TRY IT: Using the entries below, output exactly the lines from the one containing "POT pin SIG: 9 -> A4" through the final line, both included, and no others.

+-------+

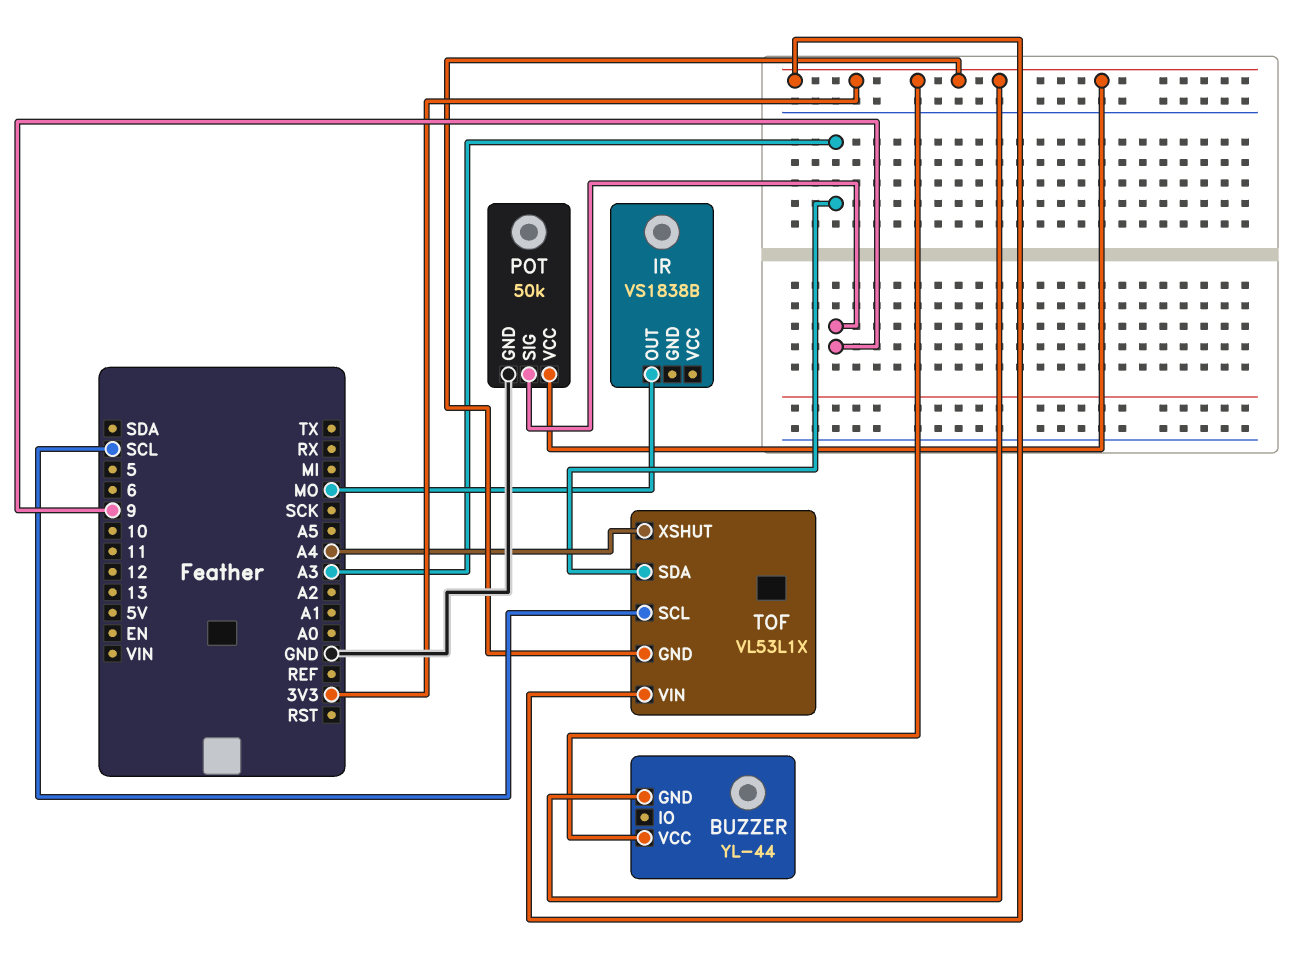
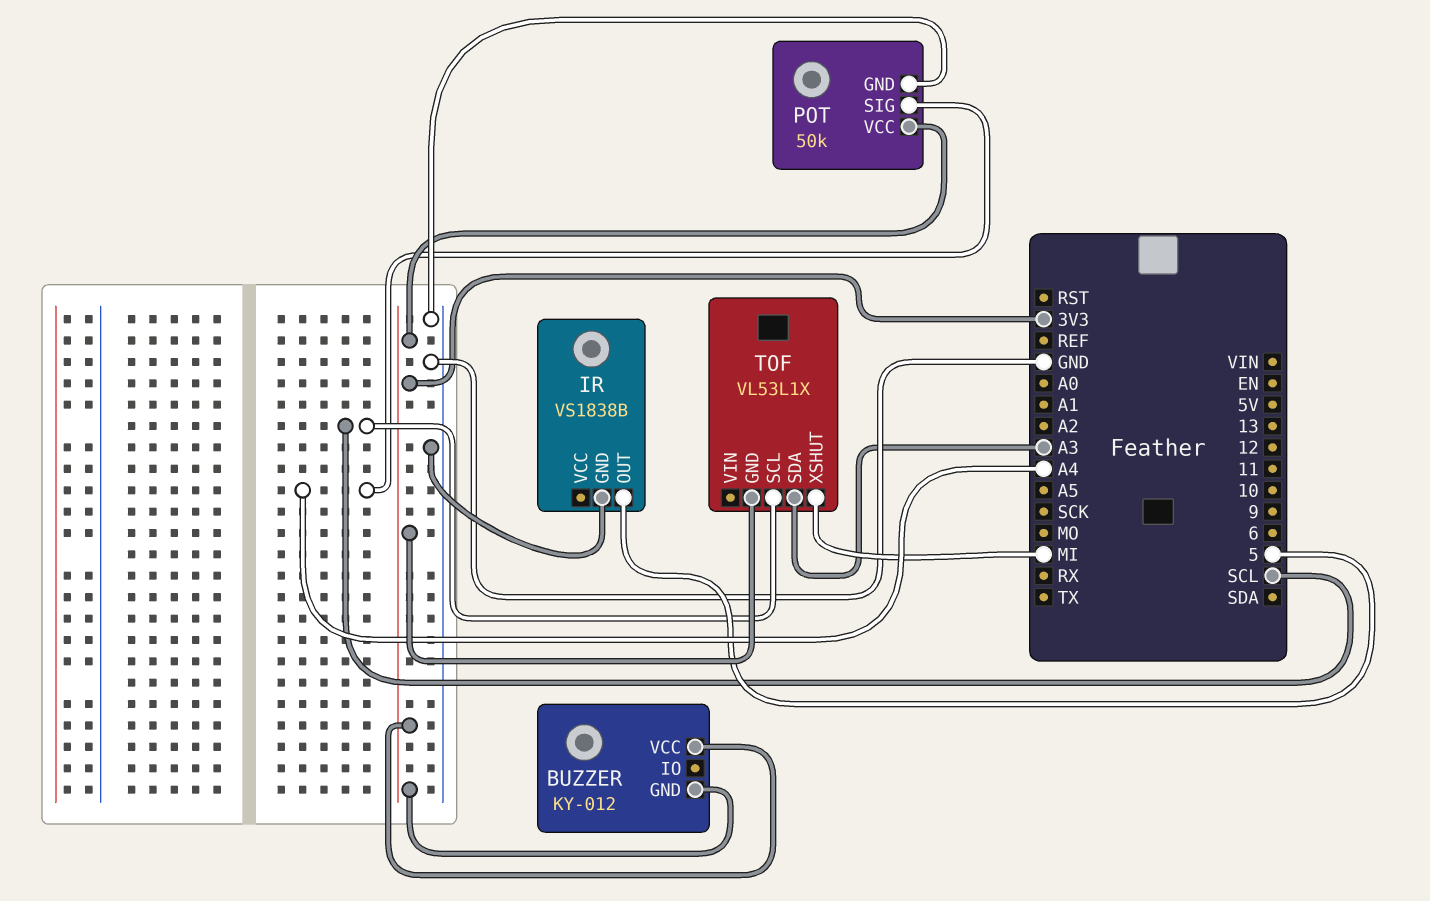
BUZZER: YL-44 -> KY-012
IR pin GND: none -> GND
IR pin OUT: MO -> 5
POT pin SIG: 9 -> A4
TOF pin VIN: 3V3 -> none
TOF pin XSHUT: A4 -> MI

+-------+

ANSWER BOX:
POT pin SIG: 9 -> A4
TOF pin VIN: 3V3 -> none
TOF pin XSHUT: A4 -> MI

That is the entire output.